* **TASK PROMPT**:
Take each line in the entries below that holds "DIGITS" and show it.

------------

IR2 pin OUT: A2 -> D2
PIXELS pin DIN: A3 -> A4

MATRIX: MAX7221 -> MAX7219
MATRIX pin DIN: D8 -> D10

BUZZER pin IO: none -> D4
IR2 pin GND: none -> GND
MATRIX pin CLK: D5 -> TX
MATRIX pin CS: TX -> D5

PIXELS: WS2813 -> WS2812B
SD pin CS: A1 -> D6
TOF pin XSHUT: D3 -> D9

------------

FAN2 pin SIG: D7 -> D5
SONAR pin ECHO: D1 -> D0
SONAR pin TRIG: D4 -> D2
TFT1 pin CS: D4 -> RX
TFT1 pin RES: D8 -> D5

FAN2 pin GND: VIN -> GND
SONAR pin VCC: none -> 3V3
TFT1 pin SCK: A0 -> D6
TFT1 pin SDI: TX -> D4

------------

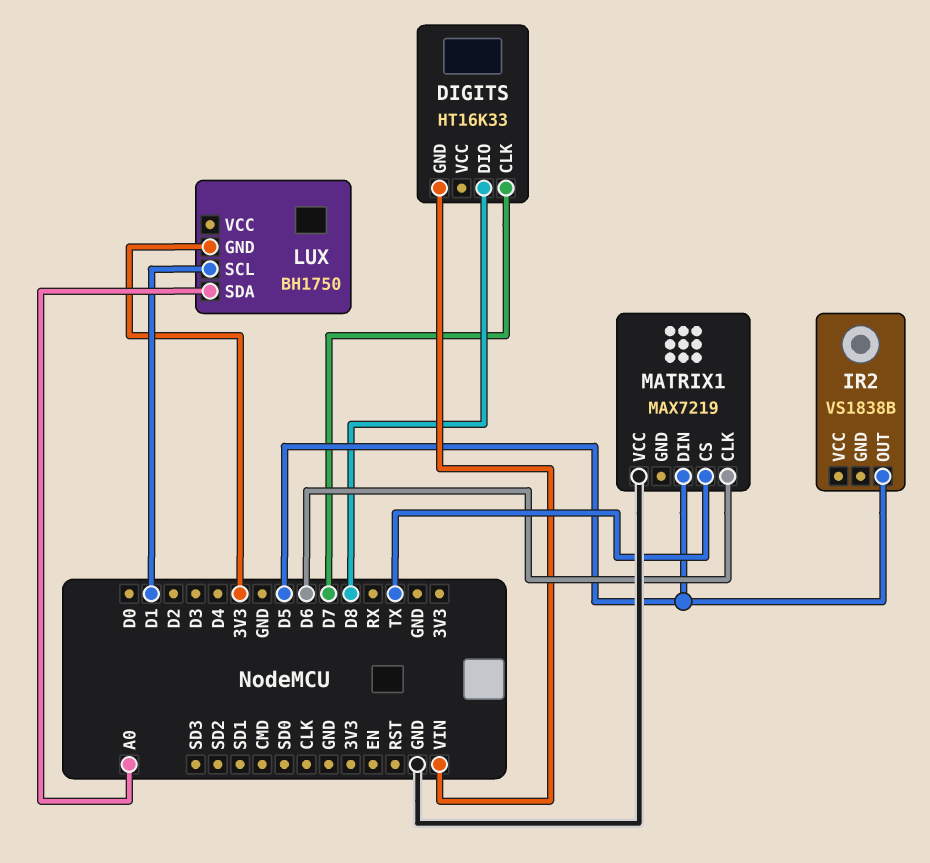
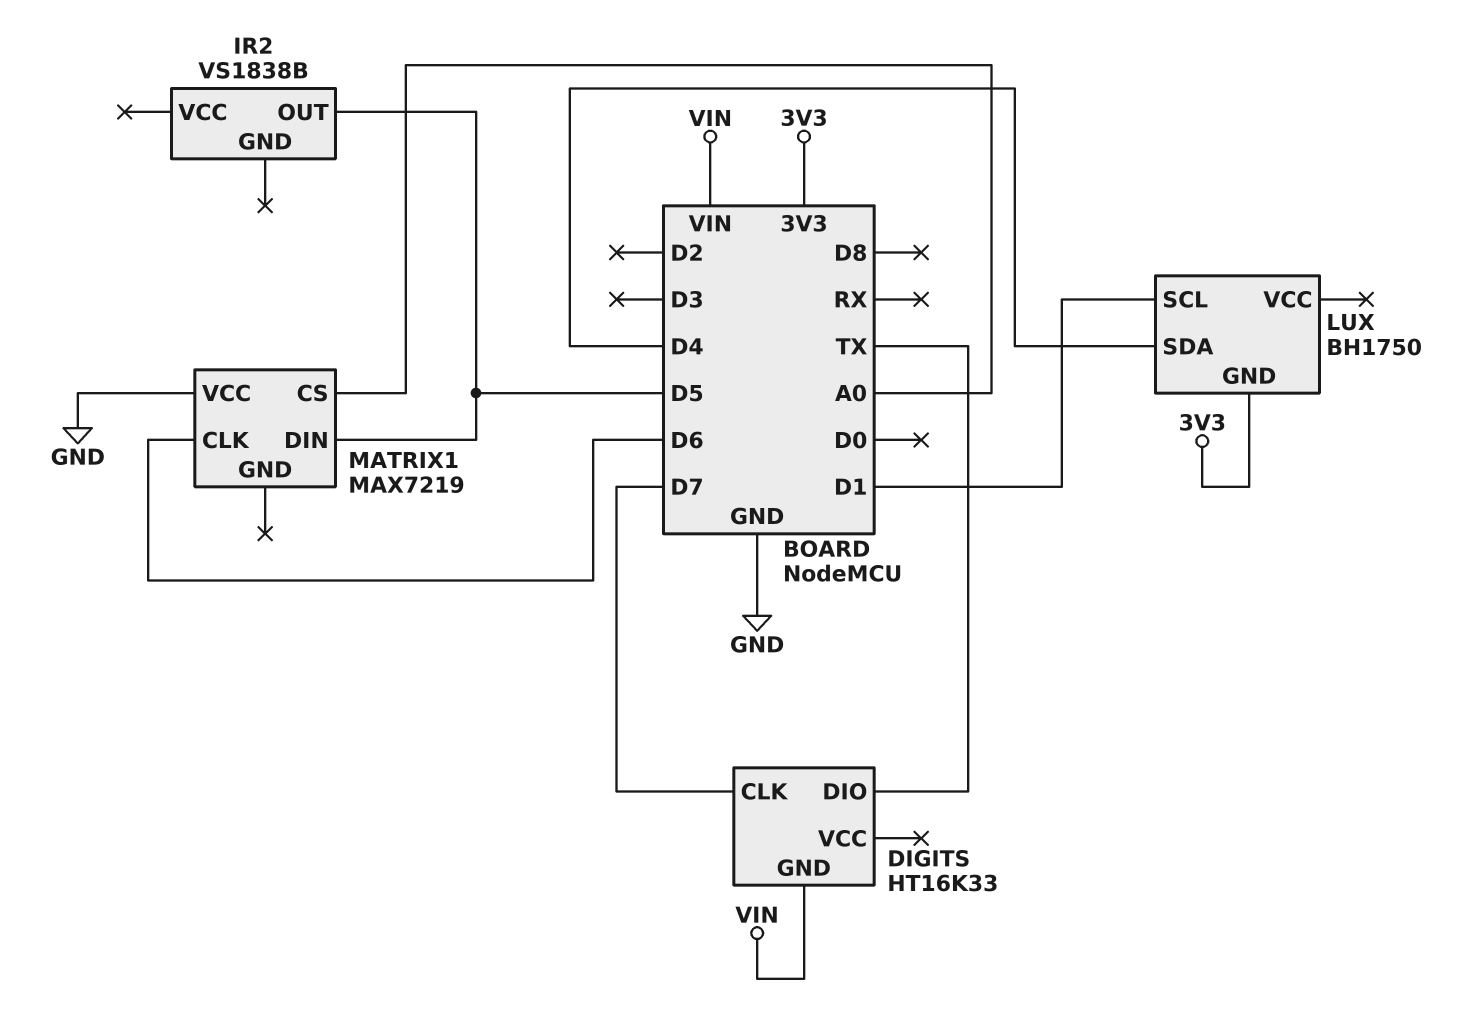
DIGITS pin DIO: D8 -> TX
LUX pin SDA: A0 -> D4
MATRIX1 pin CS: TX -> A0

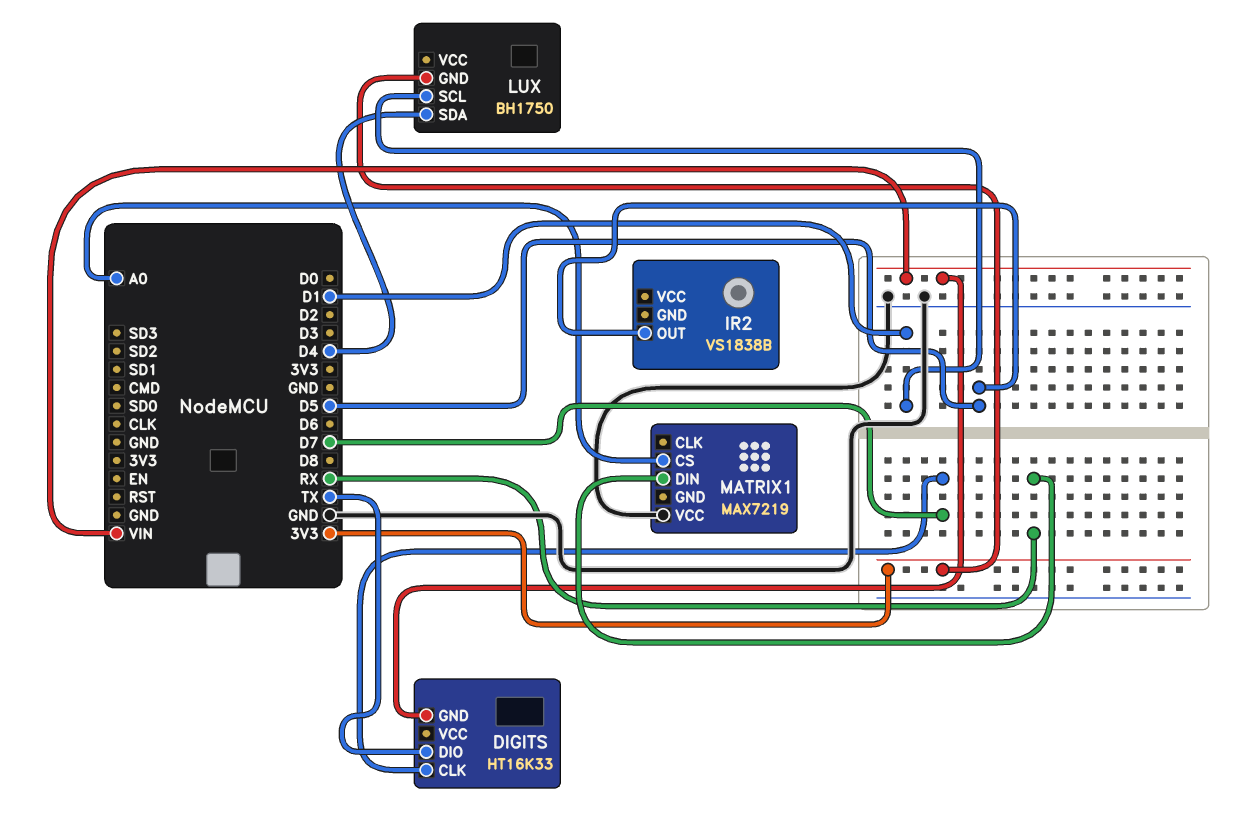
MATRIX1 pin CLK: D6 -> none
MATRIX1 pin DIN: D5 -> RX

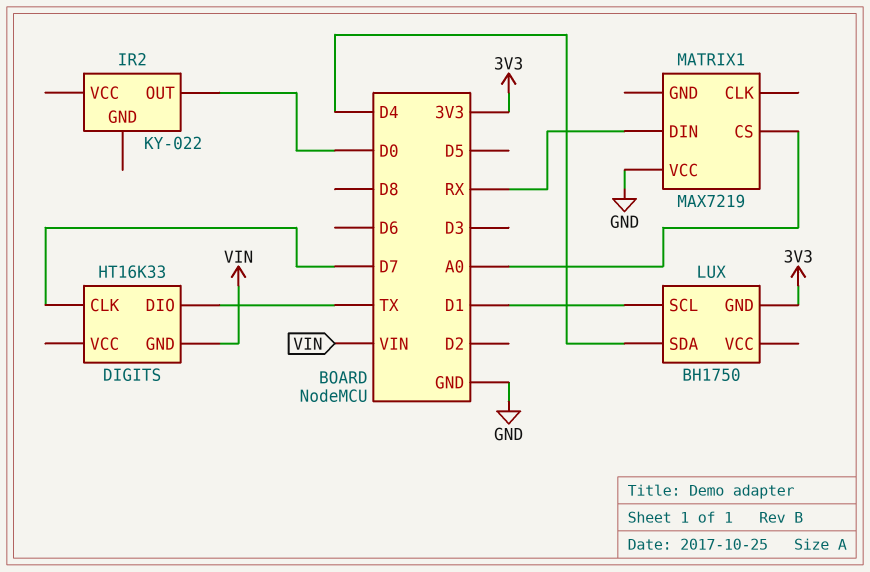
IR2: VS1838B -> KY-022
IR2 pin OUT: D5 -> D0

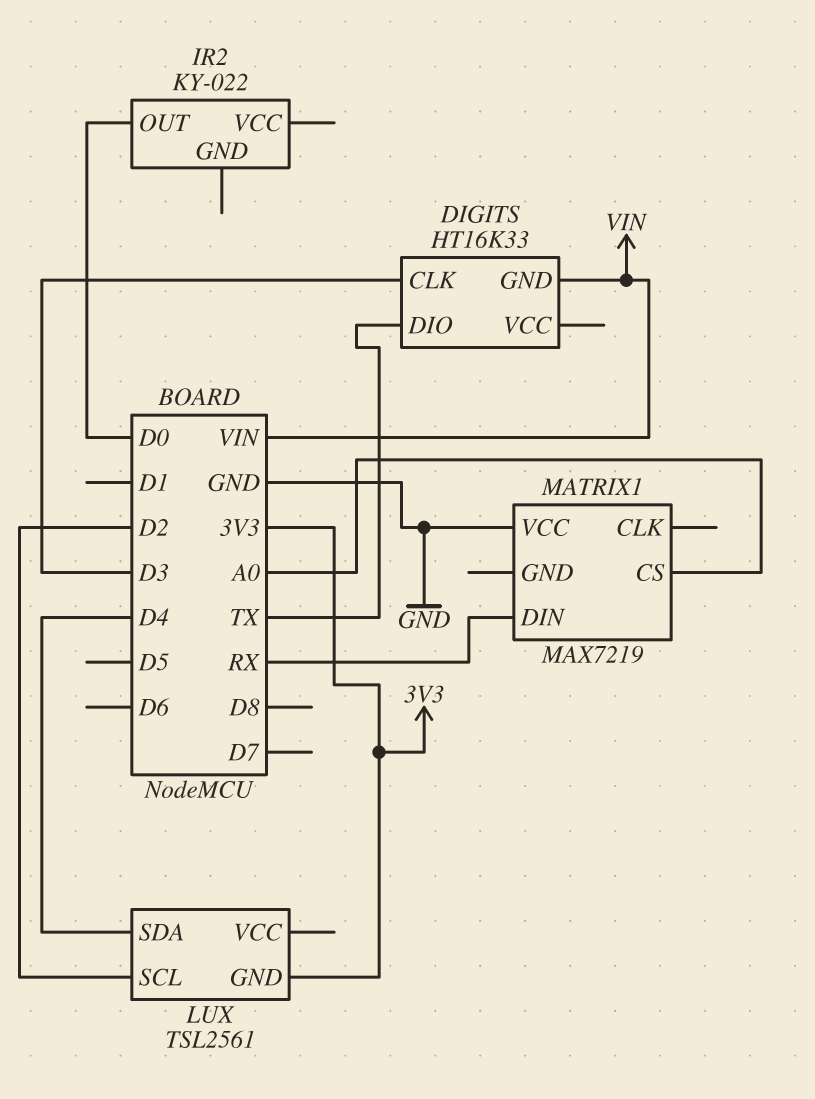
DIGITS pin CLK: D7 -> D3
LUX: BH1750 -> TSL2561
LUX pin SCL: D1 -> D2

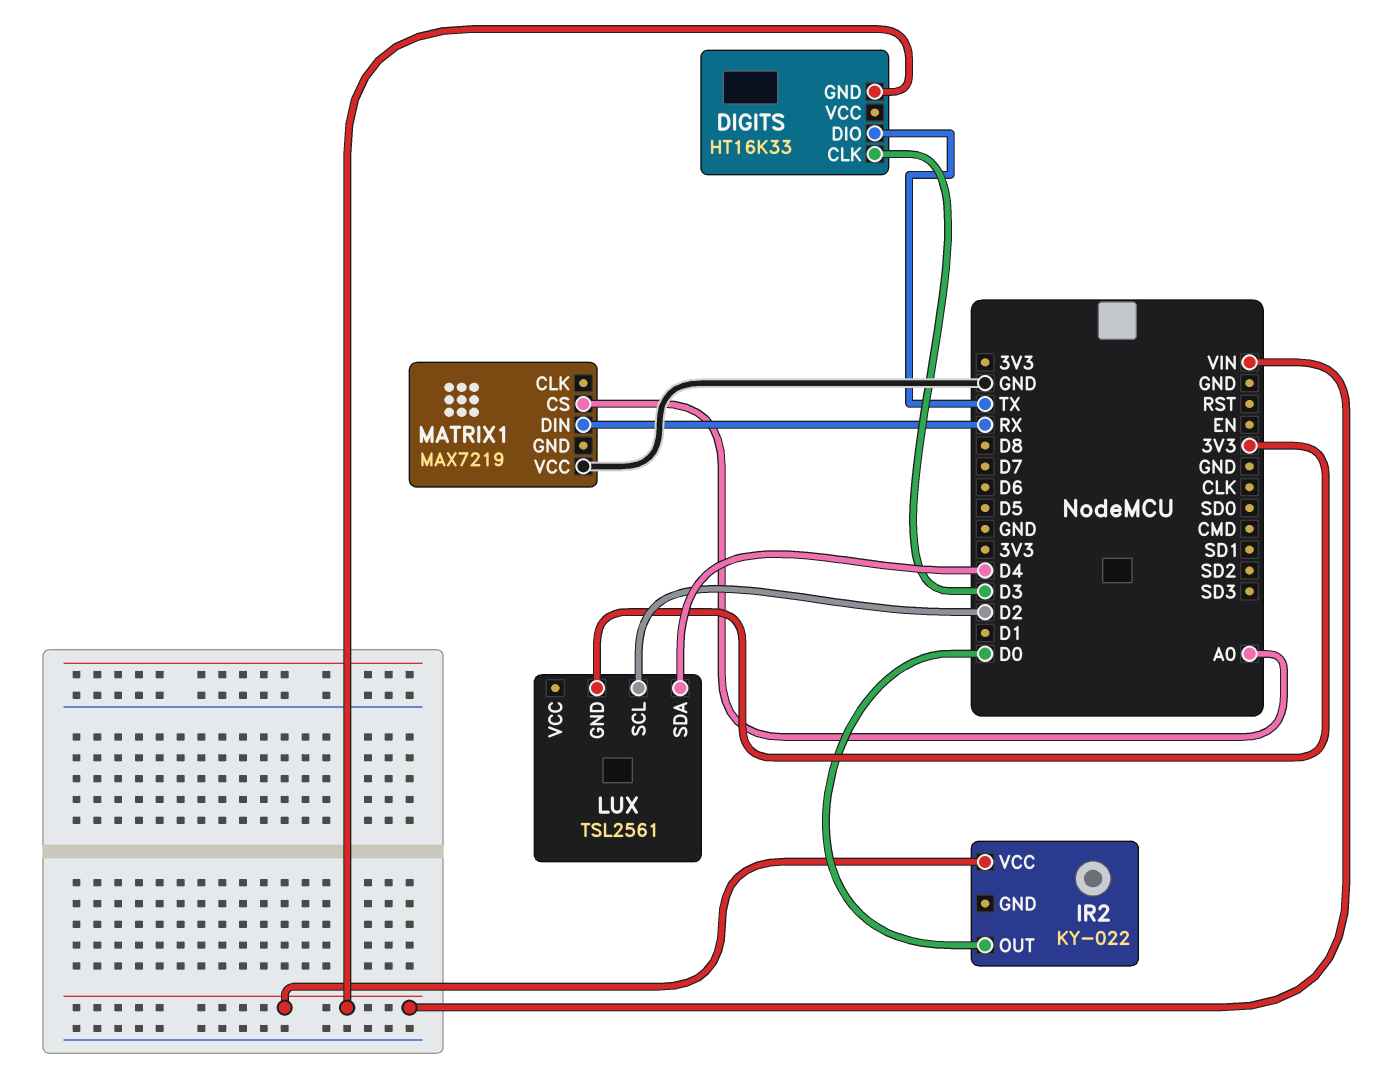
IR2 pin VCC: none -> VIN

------------

* **REPLY TO THE TASK**:
DIGITS pin DIO: D8 -> TX
DIGITS pin CLK: D7 -> D3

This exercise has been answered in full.